[Source data]
Start of Block
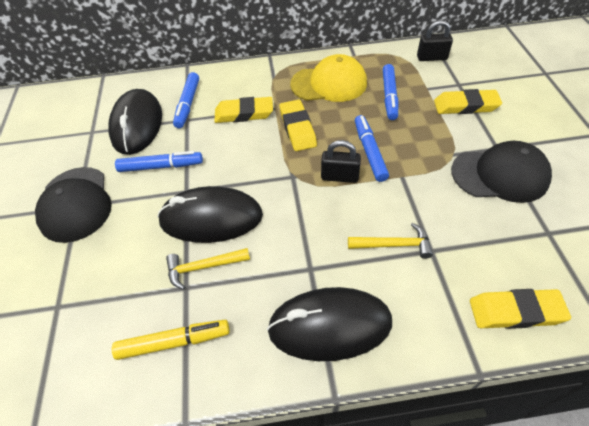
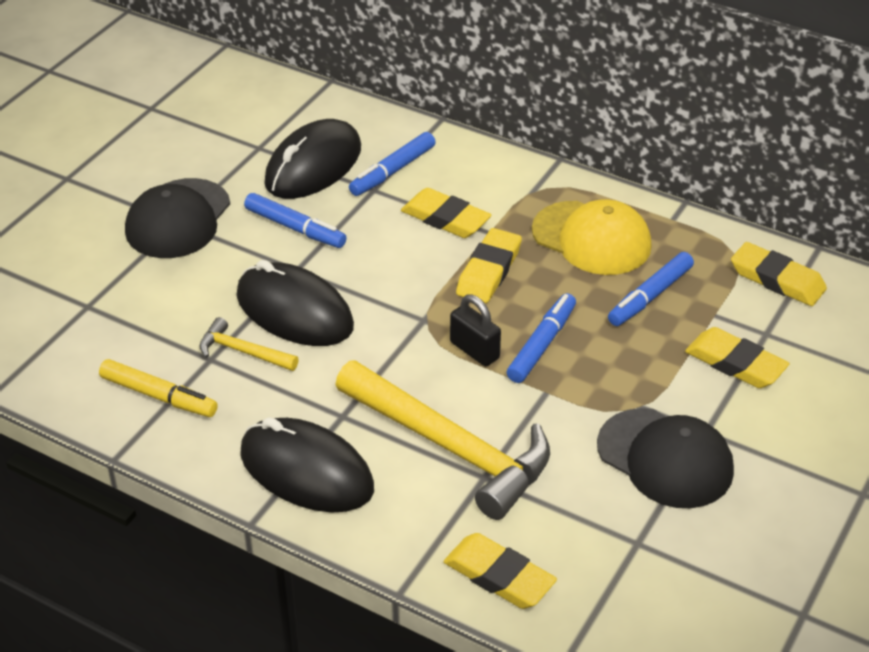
camera: 35 degrees right, 10 degrees down
(394, 245) = (451, 447): yellow hammer -> yellow hammer, size x2.18
(431, 58) = (777, 280): black padlock -> yellow eraser

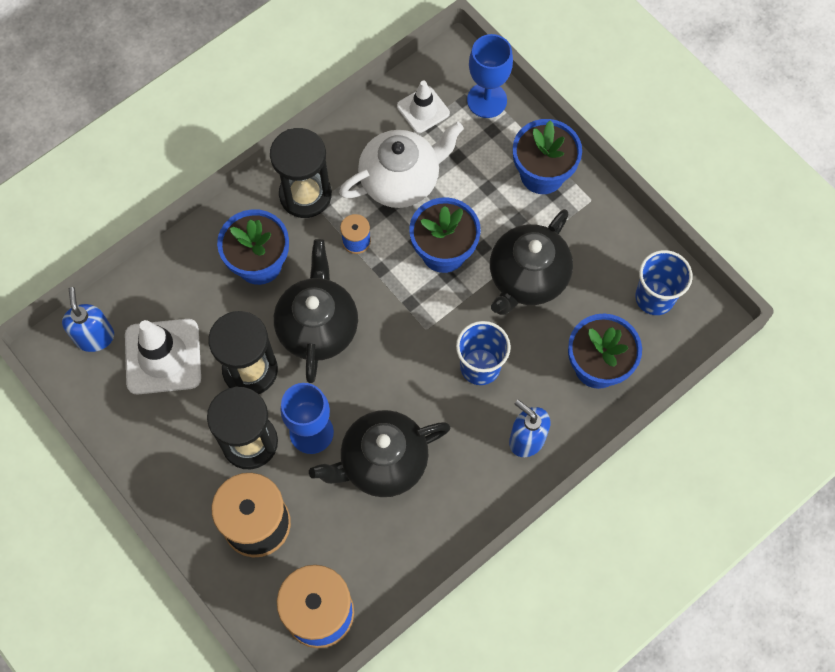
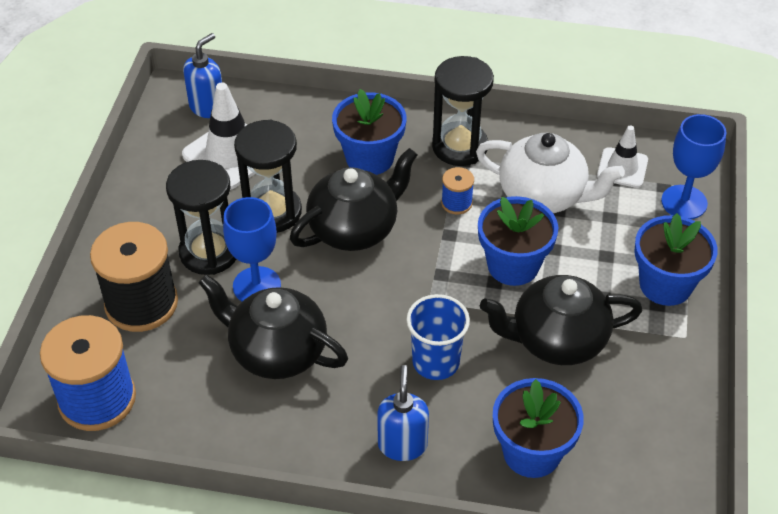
camera: 50 degrees right, 20 degrees down
(654, 297) = (650, 452): blue cup -> none

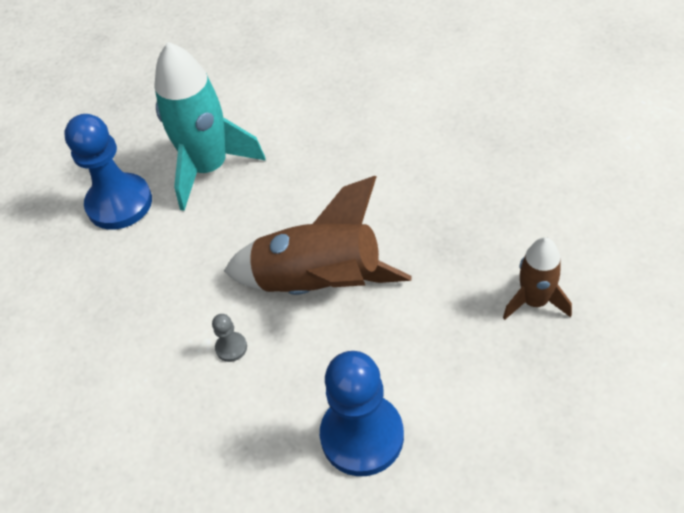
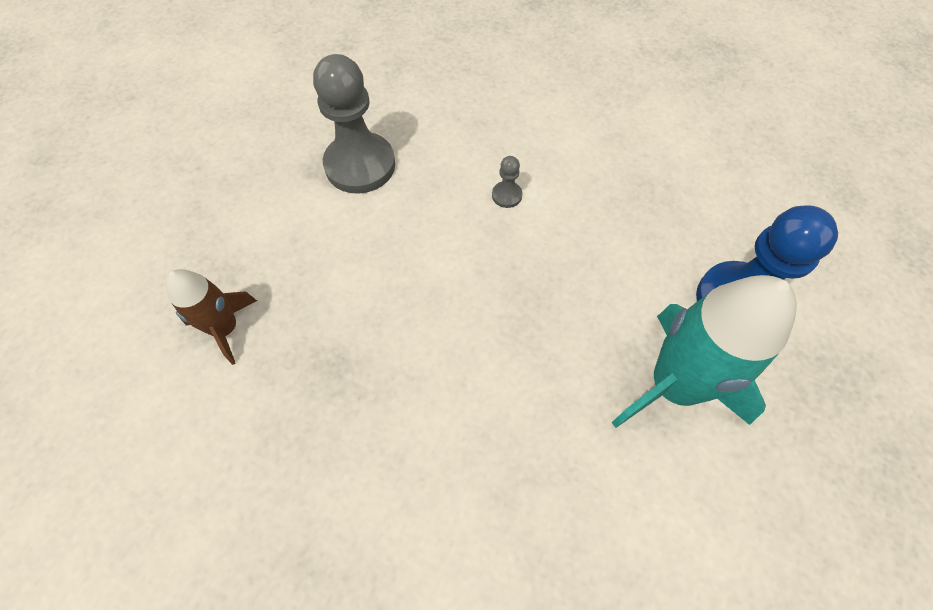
camera: 150 degrees right, 10 degrees up
(319, 283) = (457, 278): brown rocket -> none
(362, 436) = (360, 165): blue pawn -> grey pawn

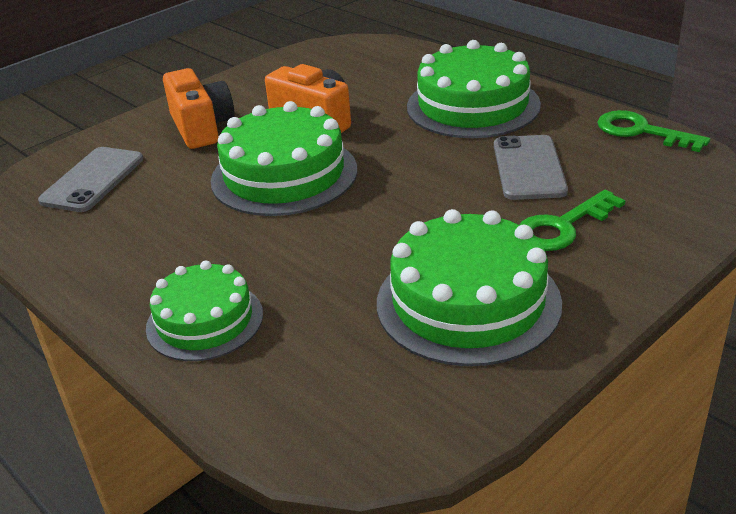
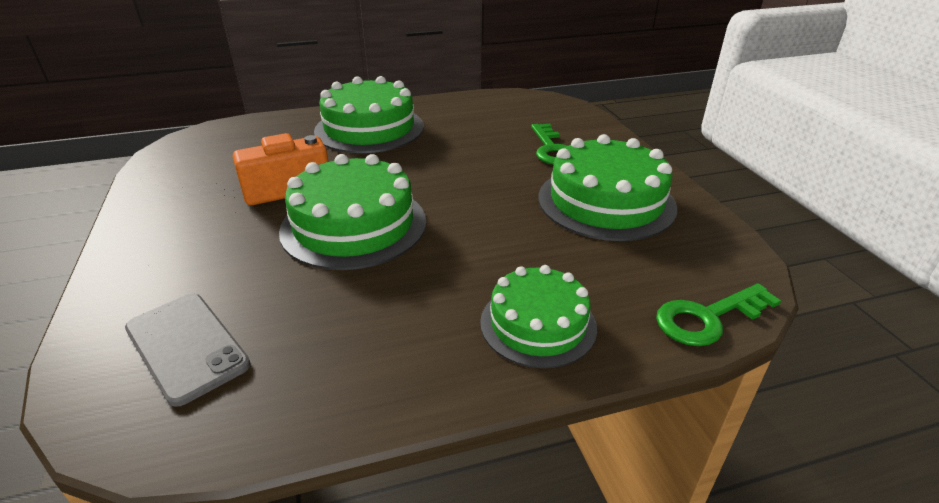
camera: 65 degrees left, 0 degrees up
(201, 127) = (197, 246): orange camera -> none
(528, 168) = (474, 137): grey phone -> none
(641, 131) = (477, 98): green key -> green key (707, 318)

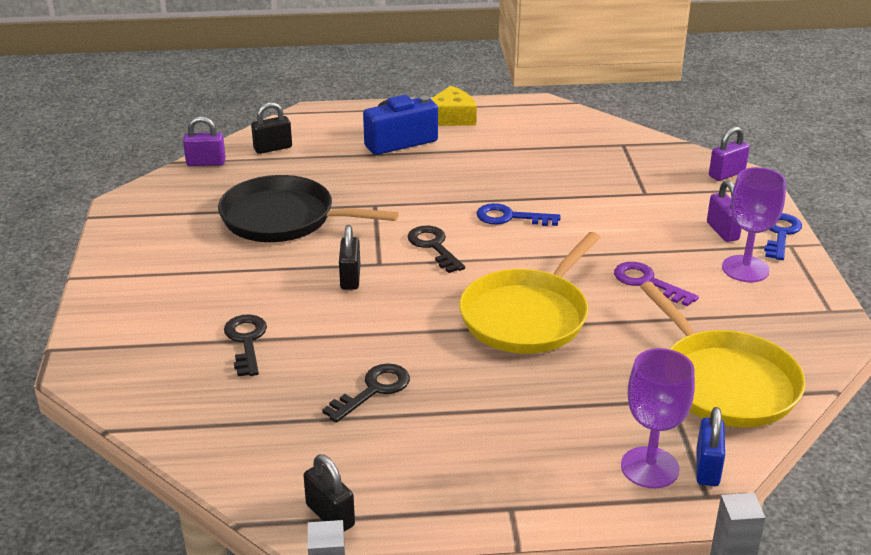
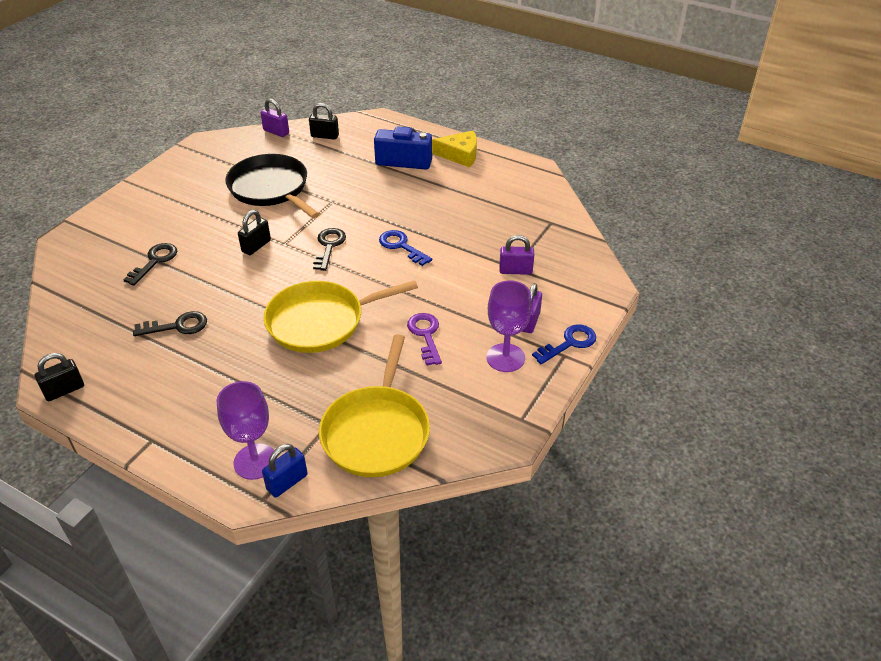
camera: 35 degrees right, 10 degrees up
(330, 515) = (64, 390): black padlock -> black padlock turned 60 degrees clockwise
(726, 174) = (595, 278): purple padlock -> purple padlock (515, 271)

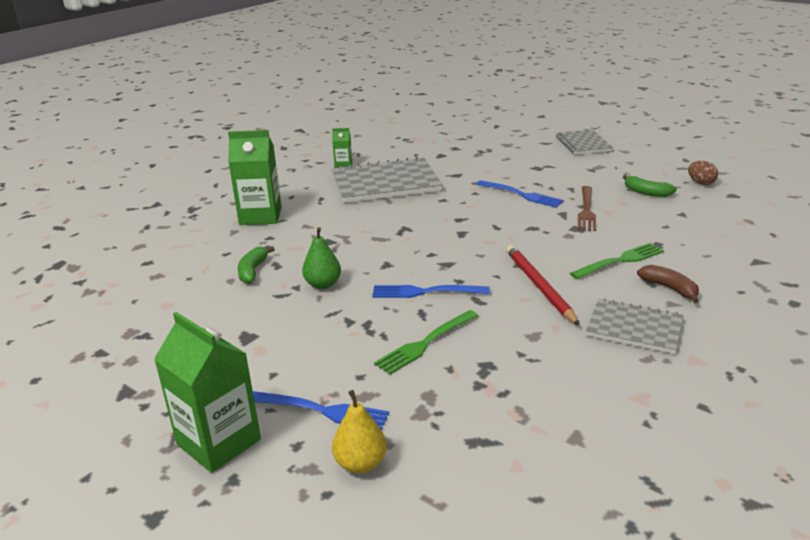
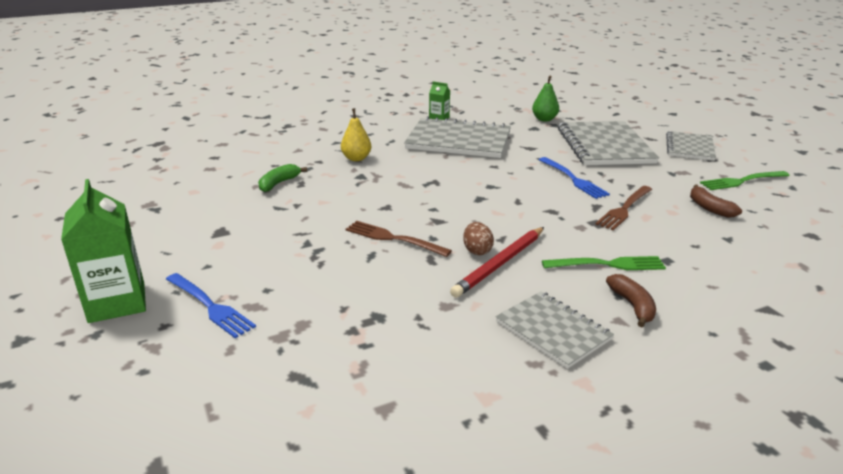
camera: 25 degrees right, 0 degrees up
(260, 216) = (330, 143): green carton -> none
(323, 284) = (318, 208): green pear -> green pear (544, 119)
(360, 463) = (191, 358): yellow pear -> yellow pear (356, 158)
(425, 292) = (393, 239): blue fork -> brown fork
(425, 343) = (346, 281): green fork -> green fork (742, 181)
(516, 158) = (604, 146): none -> grey notebook
(539, 286) = (500, 264): red pencil -> red pencil turned 150 degrees counterclockwise
(646, 192) = (709, 208): green banana -> brown banana
(701, 183) = (785, 214): brown egg -> brown egg (477, 251)

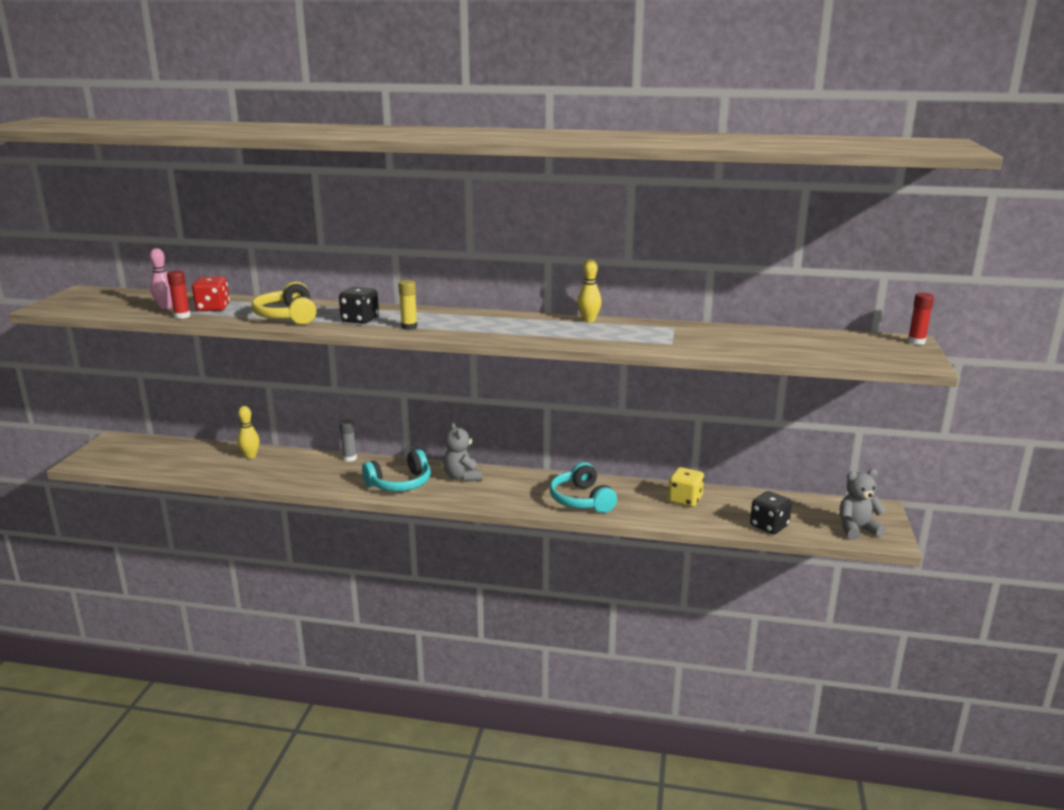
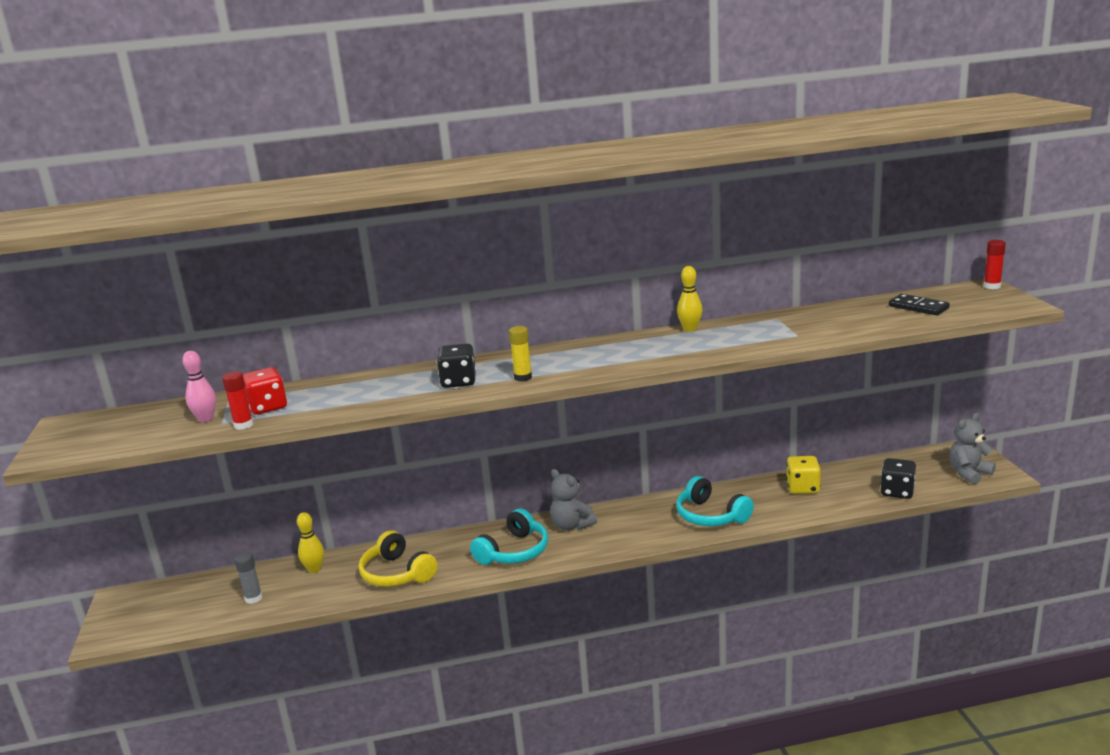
camera: 20 degrees left, 0 degrees up
(287, 316) = (371, 396): yellow headphones -> yellow headphones (397, 573)
(349, 458) = (431, 539): grey glue stick -> grey glue stick (253, 598)
(816, 344) = (918, 307): none -> black domino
End of Block
**Task to complete**: Write out exactly the lines that fall from the line with "(360, 463) = (191, 358): yellow" to the line with "(516, 158) = (604, 146): none" in the records above, keeping both ends.

**Exercise output**:
(360, 463) = (191, 358): yellow pear -> yellow pear (356, 158)
(425, 292) = (393, 239): blue fork -> brown fork
(425, 343) = (346, 281): green fork -> green fork (742, 181)
(516, 158) = (604, 146): none -> grey notebook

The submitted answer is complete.